**What you will do**
Reproduce every record below word for word and include no pictures.

(Material supplied Opens)

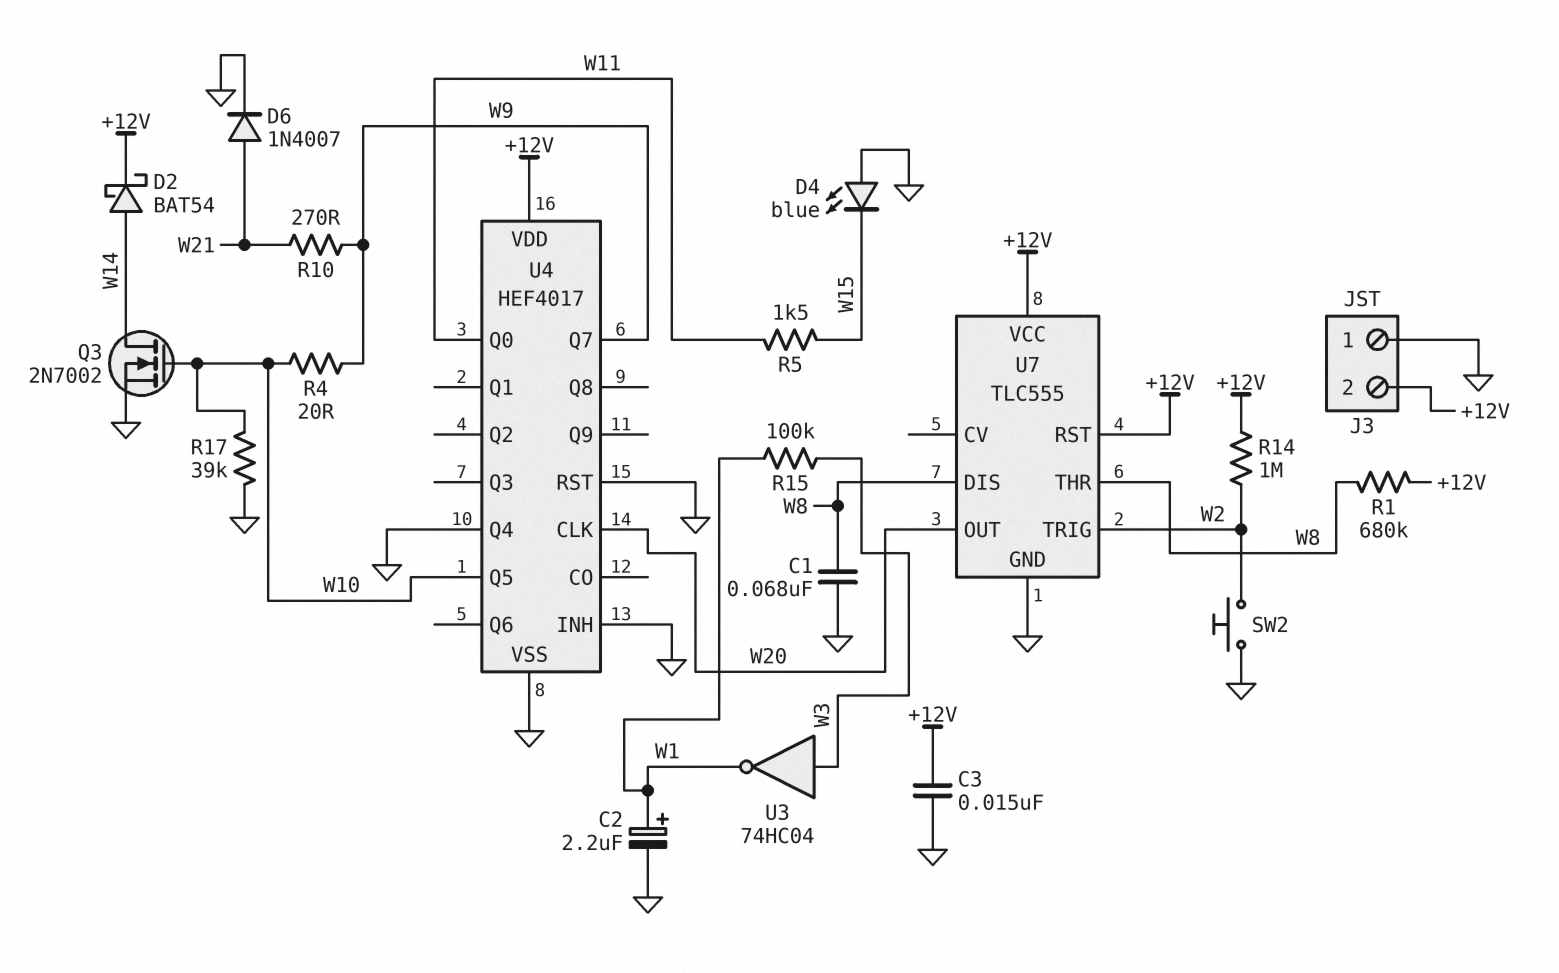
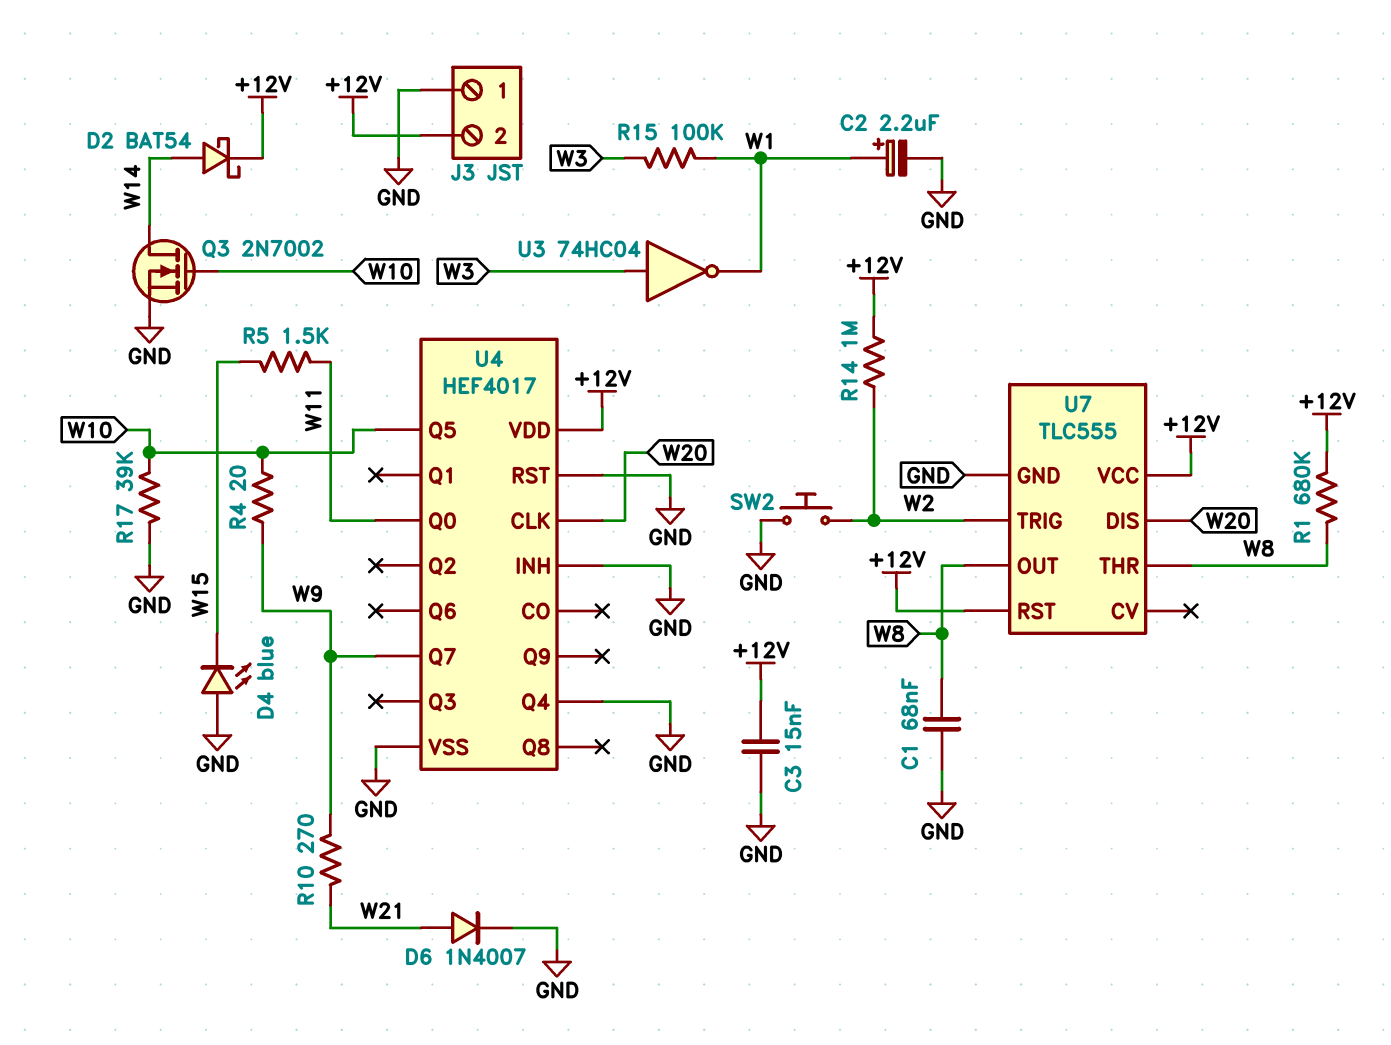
U7 pin DIS: W8 -> W20
U7 pin OUT: W20 -> W8

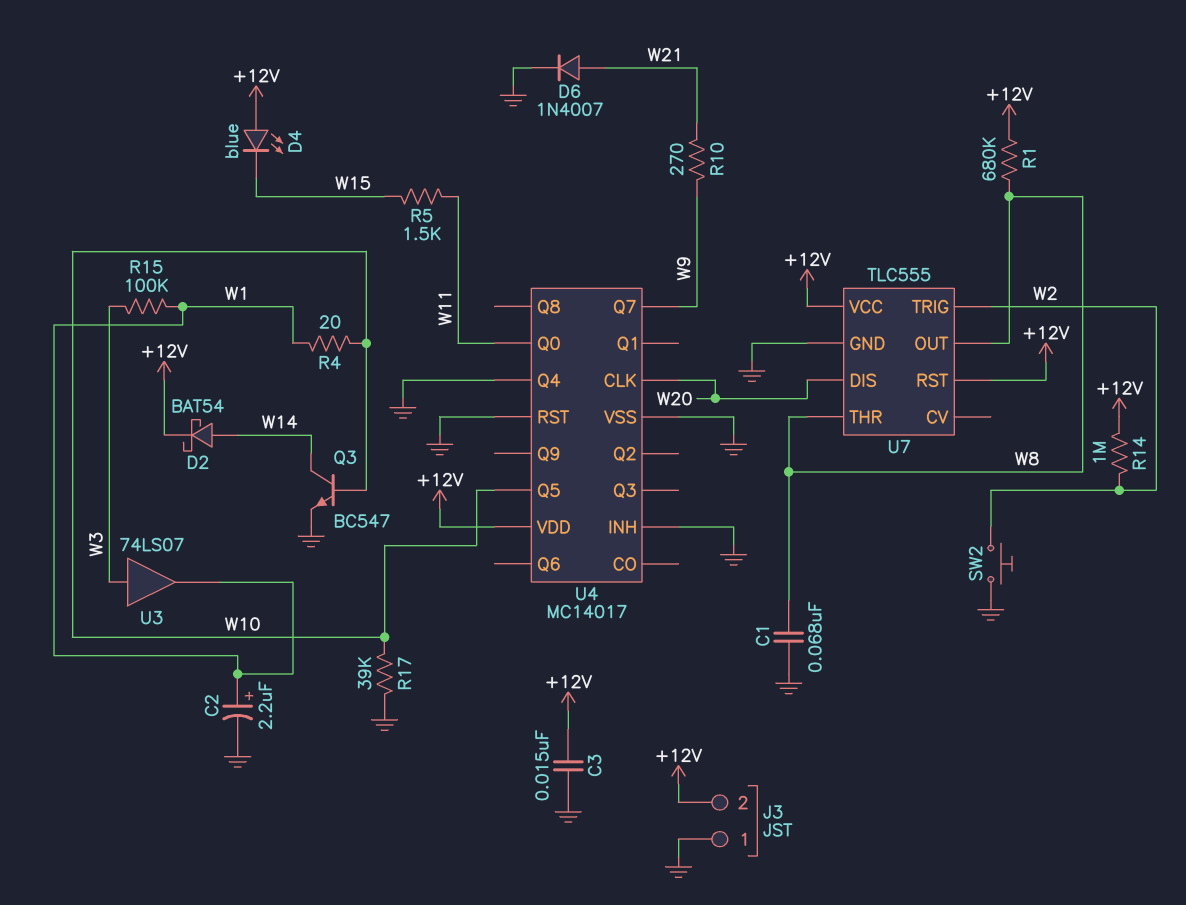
D4: LED blue (A GND, K W15) -> LED blue (A +12V, K W15)
Q3: NMOS 2N7002 (G W10, D W14, S GND) -> NPN BC547 (B W10, C W14, E GND)
R4: 20 (W9, W10) -> 20 (W1, W10)
U3: NOT 74HC04 (in W3, out W1) -> buffer 74LS07 (in W3, out W1)
U4: HEF4017 -> MC14017

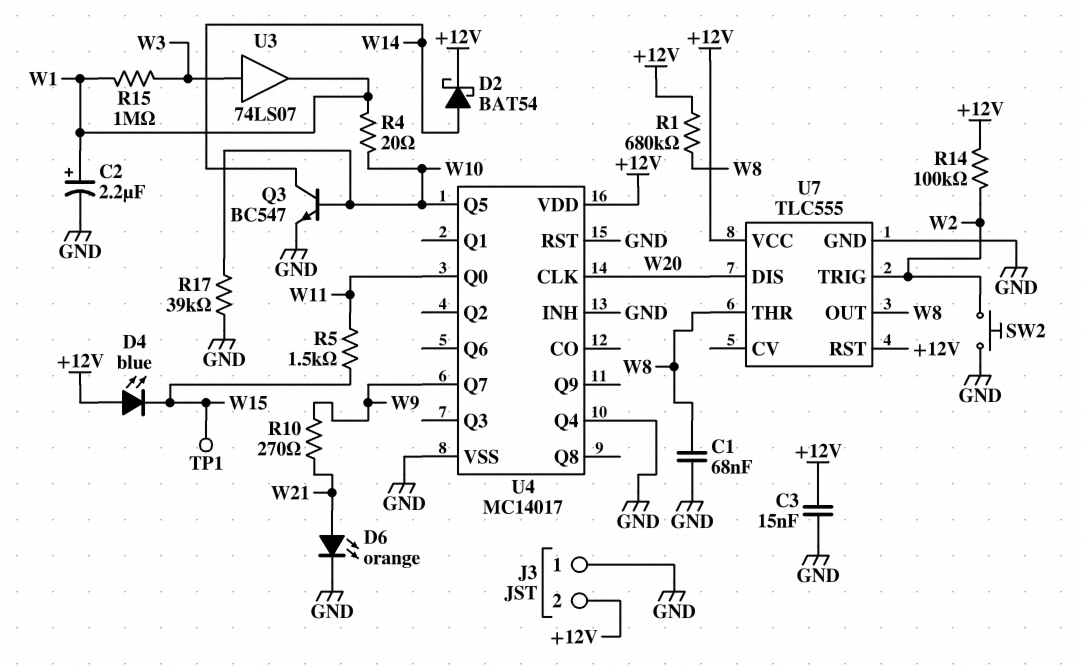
D6: diode 1N4007 (A W21, K GND) -> LED orange (A W21, K GND)
R14: 1M (+12V, W2) -> 100k (+12V, W2)
R15: 100k (W1, W3) -> 1M (W1, W3)
TP1: none -> test point (W15)

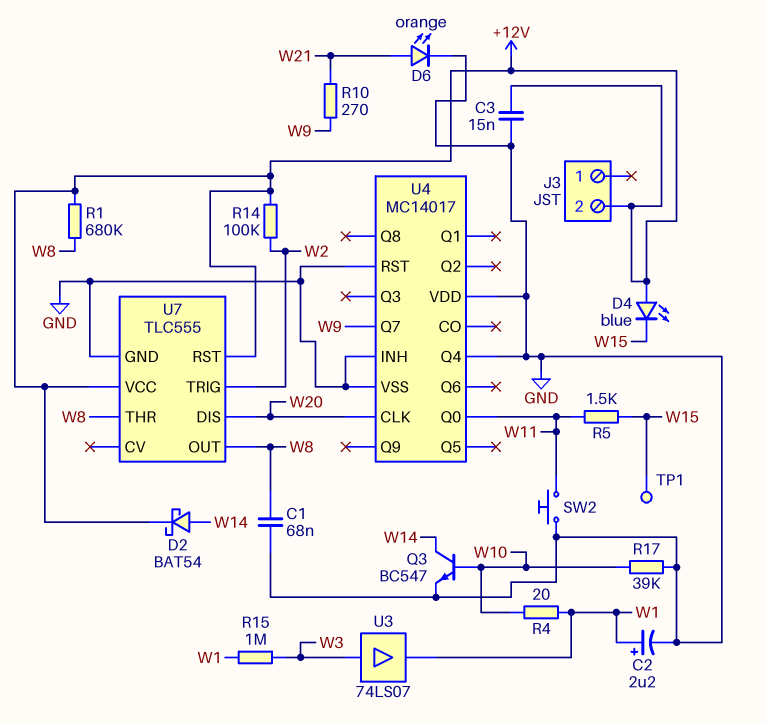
J3 pin 1: GND -> none
SW2: button (GND, W2) -> button (GND, W11)
U4 pin Q5: W10 -> none
U4 pin VDD: +12V -> GND

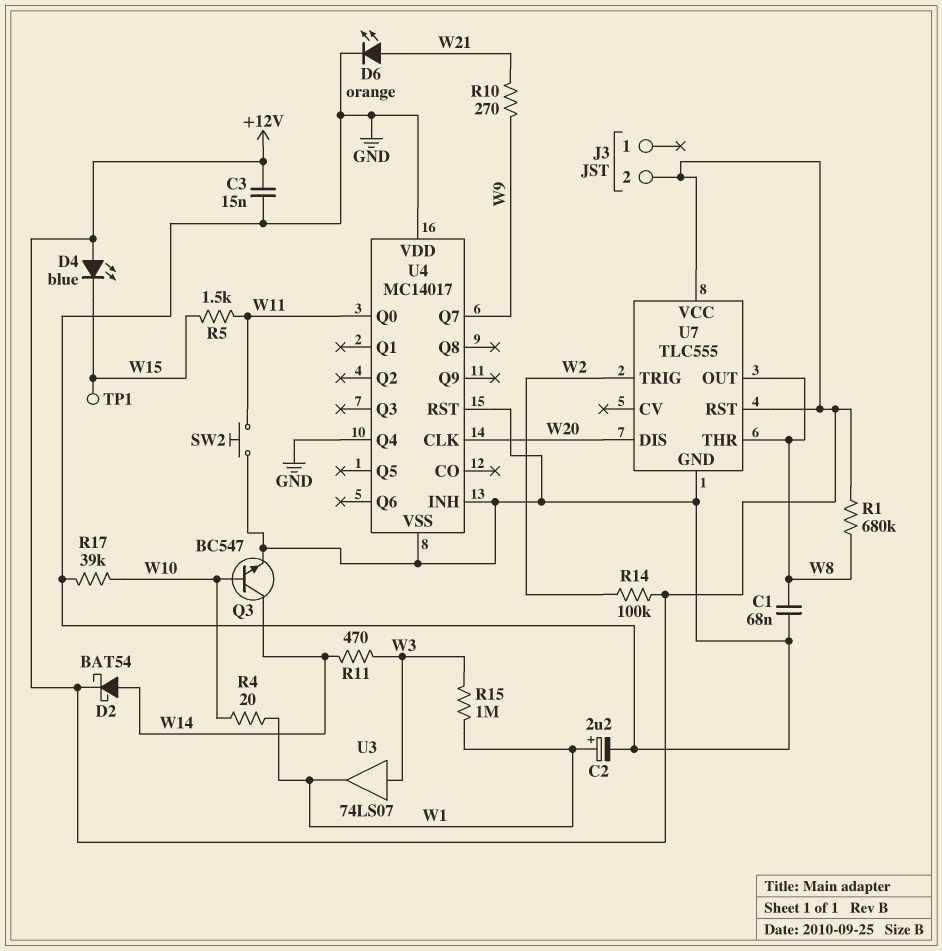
R11: none -> 470 (W3, W14)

(Material supplied Closes)

**Result of this task**
U7 pin DIS: W8 -> W20
U7 pin OUT: W20 -> W8

D4: LED blue (A GND, K W15) -> LED blue (A +12V, K W15)
Q3: NMOS 2N7002 (G W10, D W14, S GND) -> NPN BC547 (B W10, C W14, E GND)
R4: 20 (W9, W10) -> 20 (W1, W10)
U3: NOT 74HC04 (in W3, out W1) -> buffer 74LS07 (in W3, out W1)
U4: HEF4017 -> MC14017

D6: diode 1N4007 (A W21, K GND) -> LED orange (A W21, K GND)
R14: 1M (+12V, W2) -> 100k (+12V, W2)
R15: 100k (W1, W3) -> 1M (W1, W3)
TP1: none -> test point (W15)

J3 pin 1: GND -> none
SW2: button (GND, W2) -> button (GND, W11)
U4 pin Q5: W10 -> none
U4 pin VDD: +12V -> GND

R11: none -> 470 (W3, W14)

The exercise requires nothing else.